Problem description:
Please take the lines from the one holding "C3: 100nF (GND, n7) -> 100nF (+12V, GND)" through the one holding "T1: PNP BC327" in the data below and copy them exactly.

Data provided:

—————

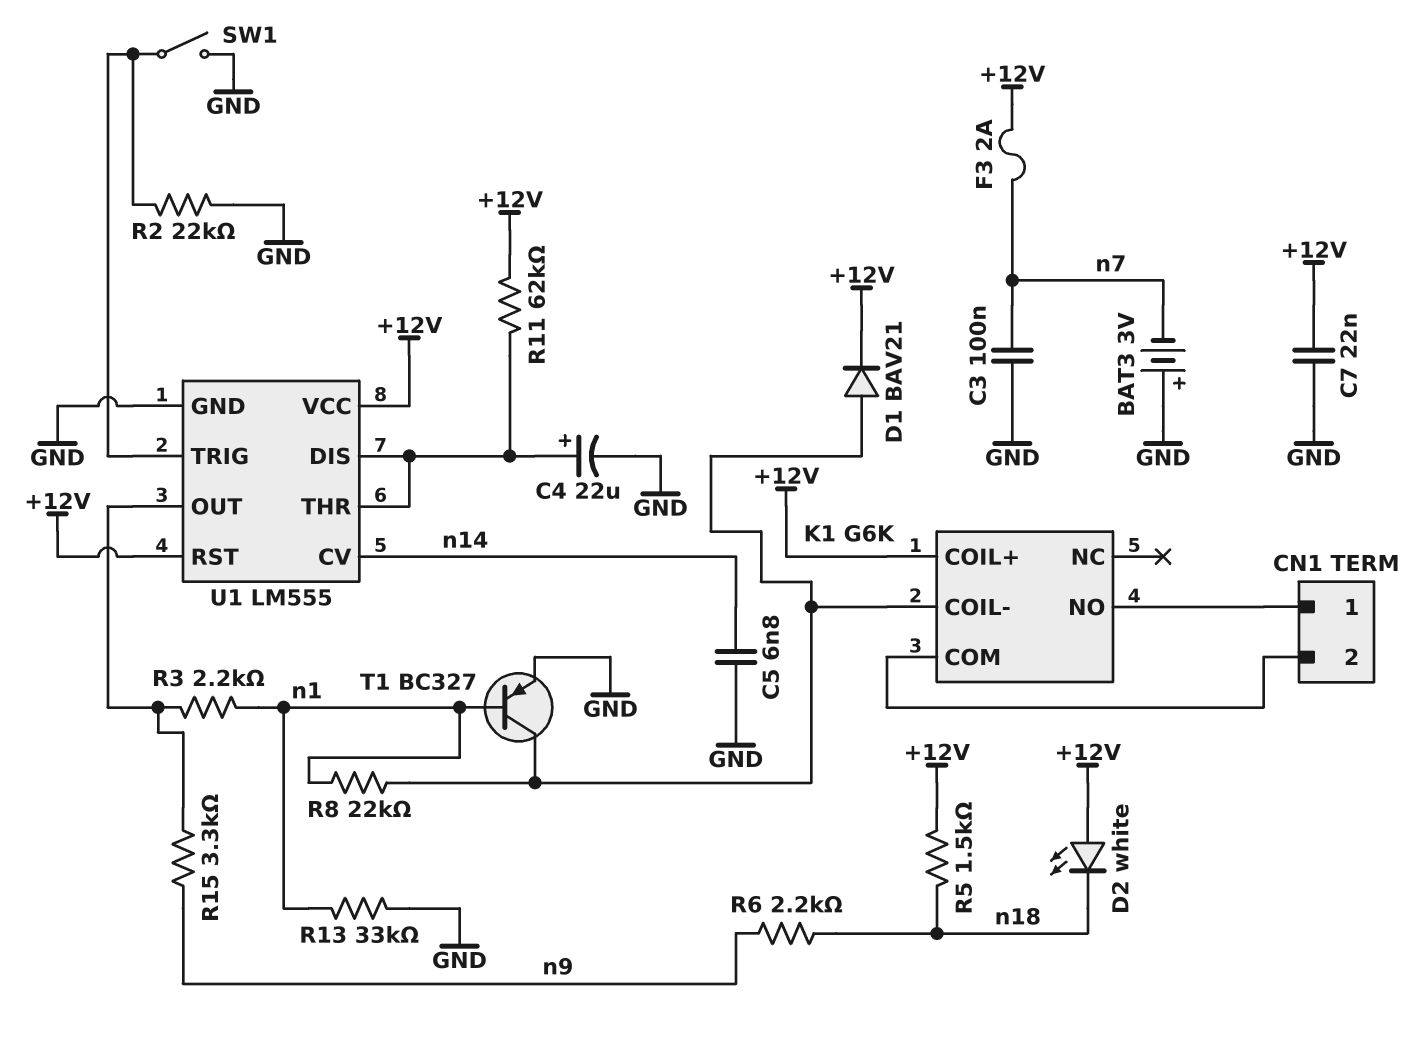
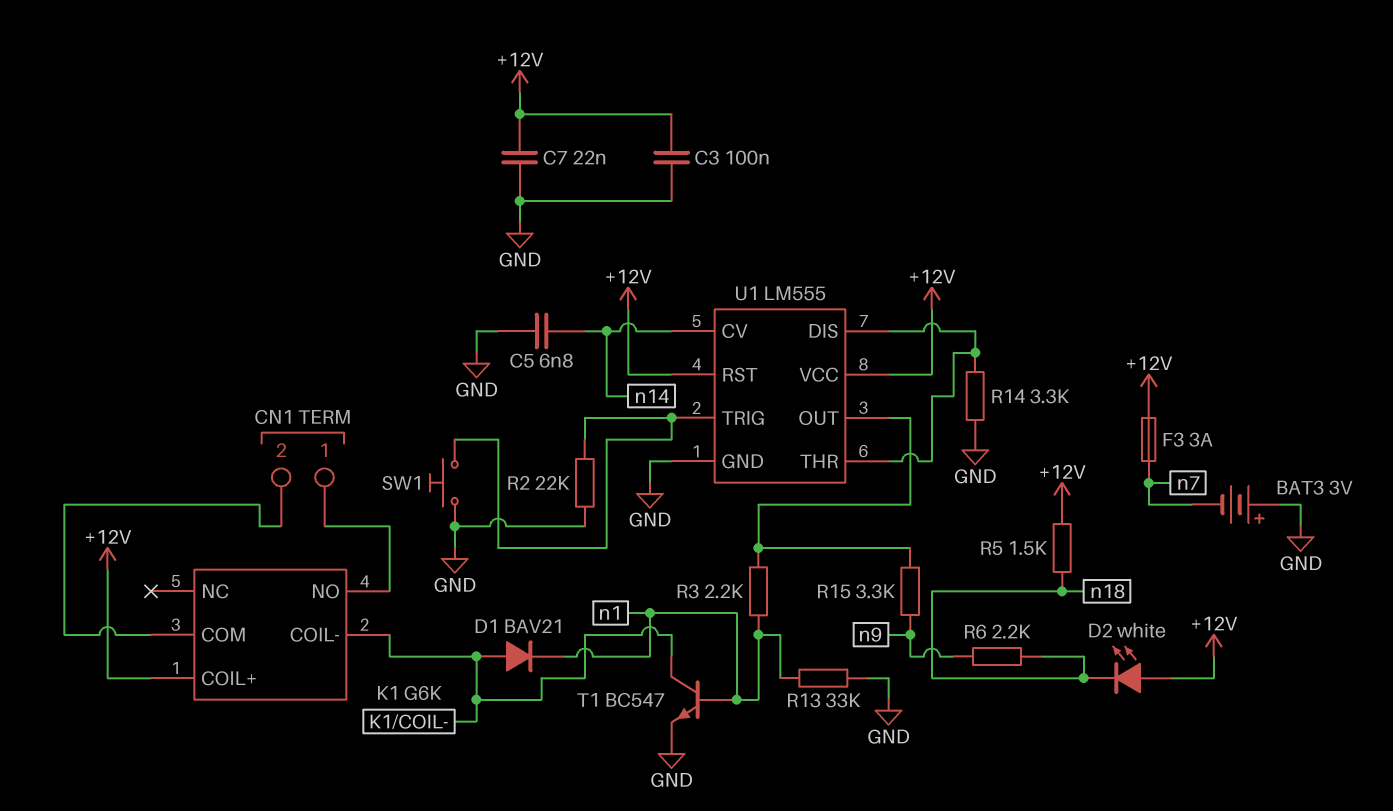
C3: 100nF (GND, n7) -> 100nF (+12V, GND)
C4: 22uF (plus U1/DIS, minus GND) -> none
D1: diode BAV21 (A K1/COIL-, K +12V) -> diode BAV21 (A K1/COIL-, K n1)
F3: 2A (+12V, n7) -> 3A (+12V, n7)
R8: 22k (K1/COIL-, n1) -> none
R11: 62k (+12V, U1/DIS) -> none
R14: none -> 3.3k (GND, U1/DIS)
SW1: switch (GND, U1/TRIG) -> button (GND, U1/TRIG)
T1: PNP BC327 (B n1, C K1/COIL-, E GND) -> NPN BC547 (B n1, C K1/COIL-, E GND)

—————

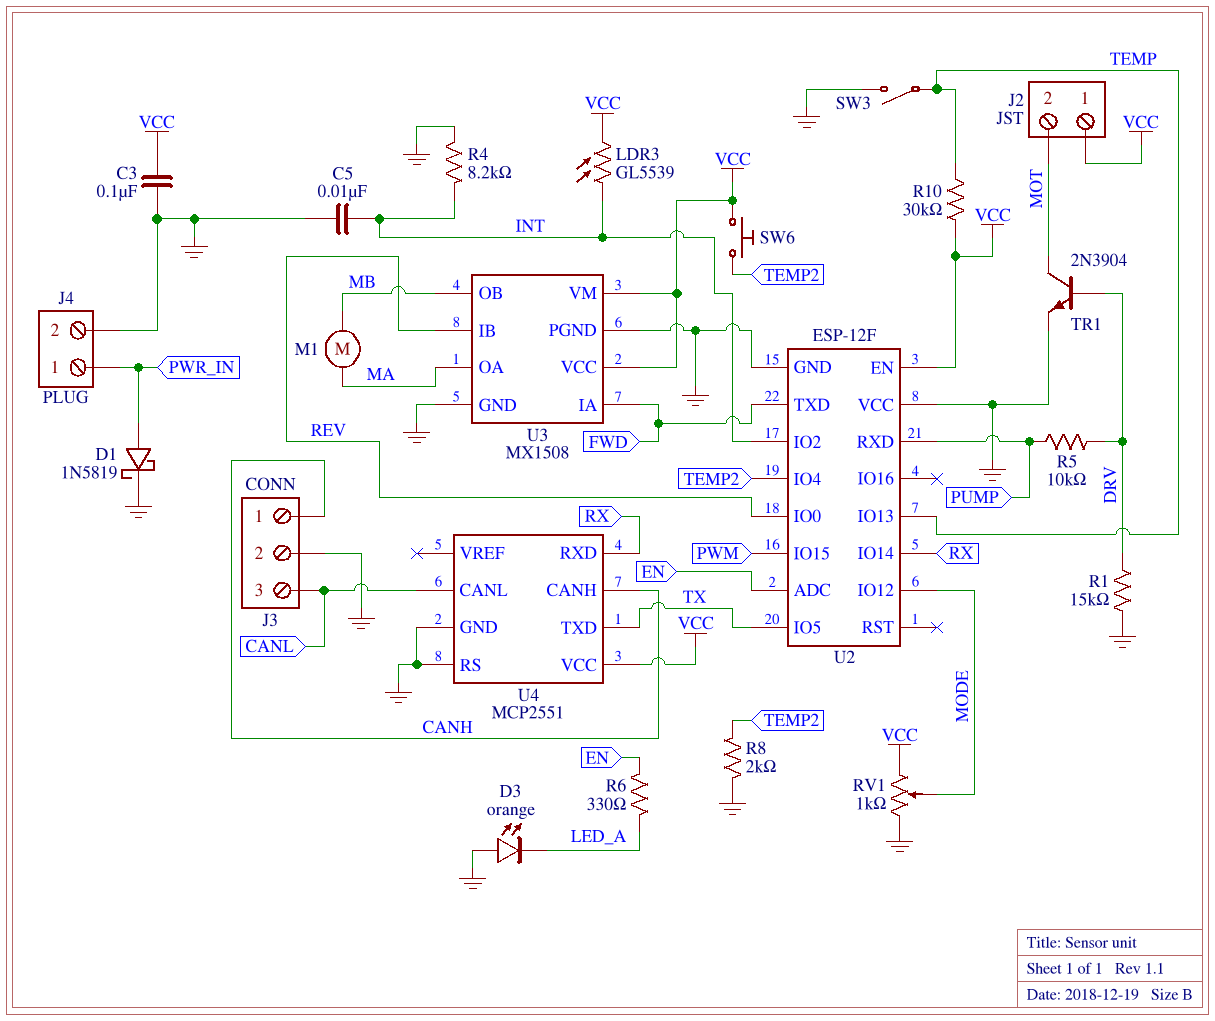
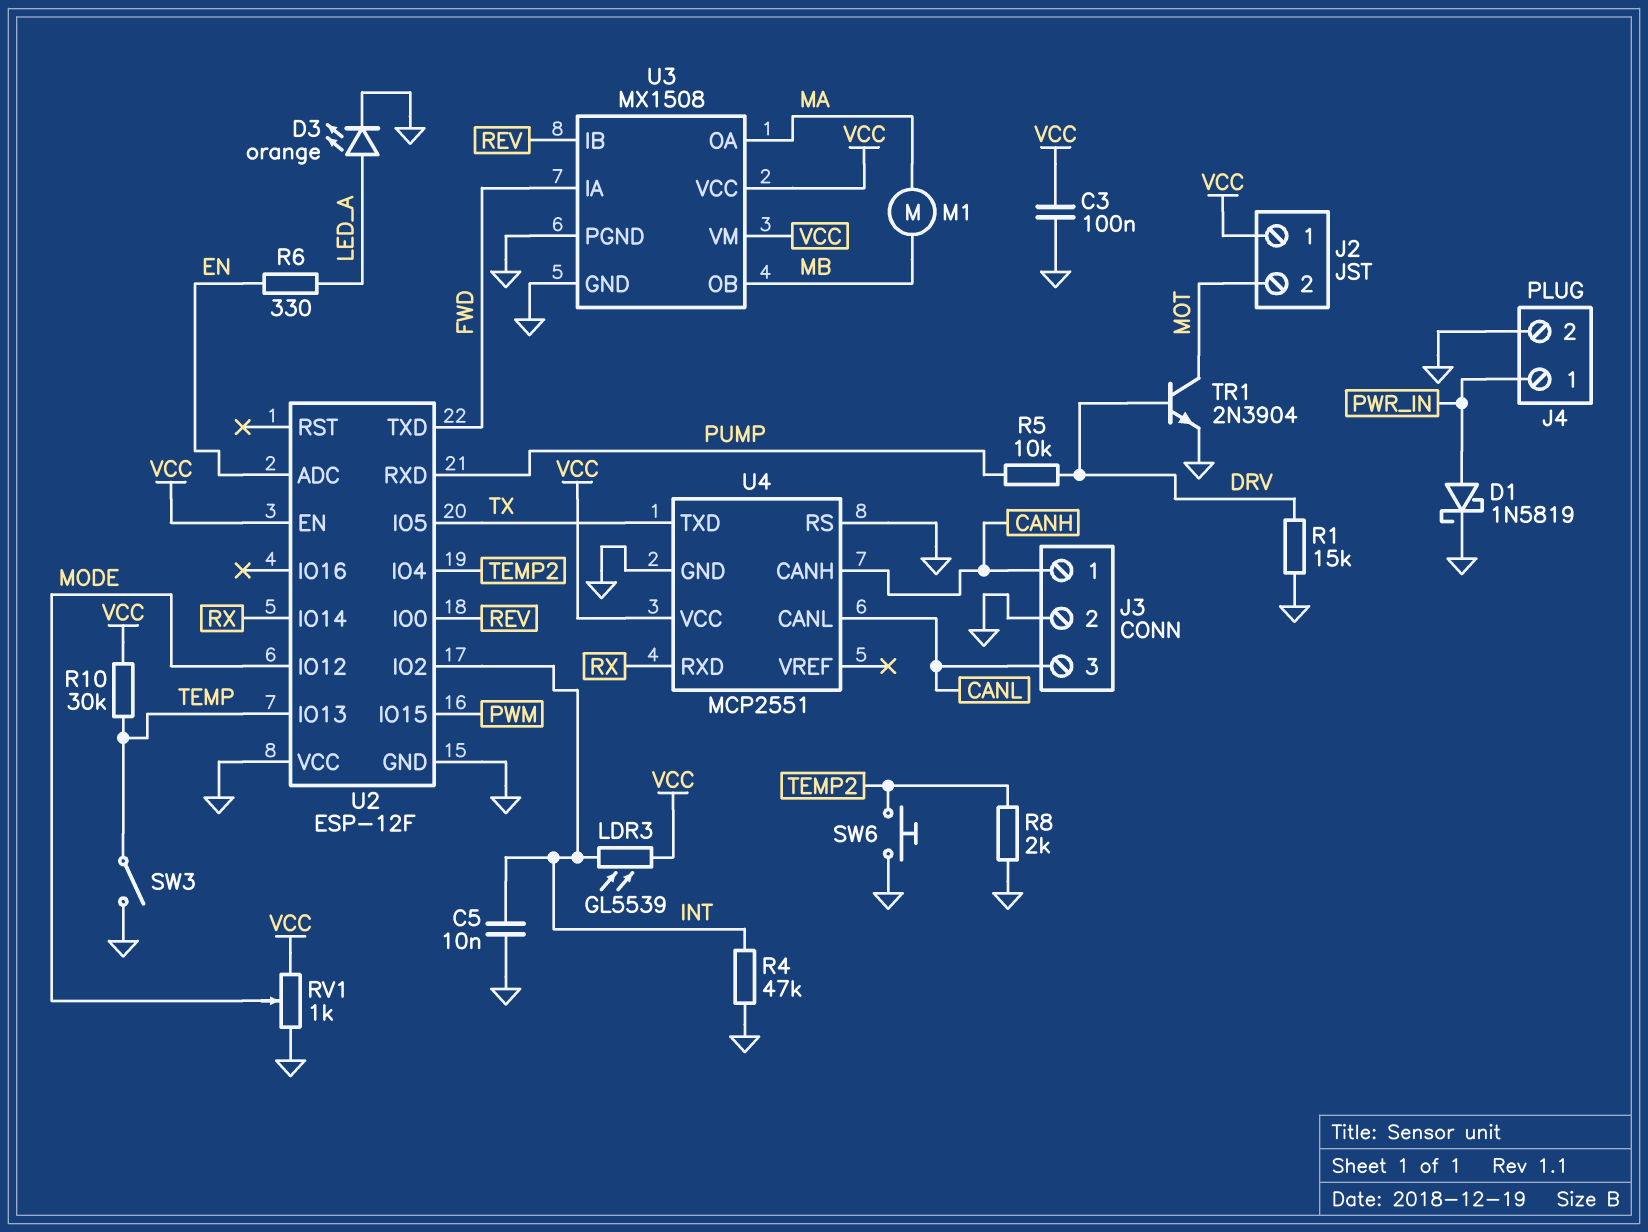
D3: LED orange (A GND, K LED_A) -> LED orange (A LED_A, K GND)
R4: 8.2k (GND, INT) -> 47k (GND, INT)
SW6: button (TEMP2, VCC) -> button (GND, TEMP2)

—————

Written response:
C3: 100nF (GND, n7) -> 100nF (+12V, GND)
C4: 22uF (plus U1/DIS, minus GND) -> none
D1: diode BAV21 (A K1/COIL-, K +12V) -> diode BAV21 (A K1/COIL-, K n1)
F3: 2A (+12V, n7) -> 3A (+12V, n7)
R8: 22k (K1/COIL-, n1) -> none
R11: 62k (+12V, U1/DIS) -> none
R14: none -> 3.3k (GND, U1/DIS)
SW1: switch (GND, U1/TRIG) -> button (GND, U1/TRIG)
T1: PNP BC327 (B n1, C K1/COIL-, E GND) -> NPN BC547 (B n1, C K1/COIL-, E GND)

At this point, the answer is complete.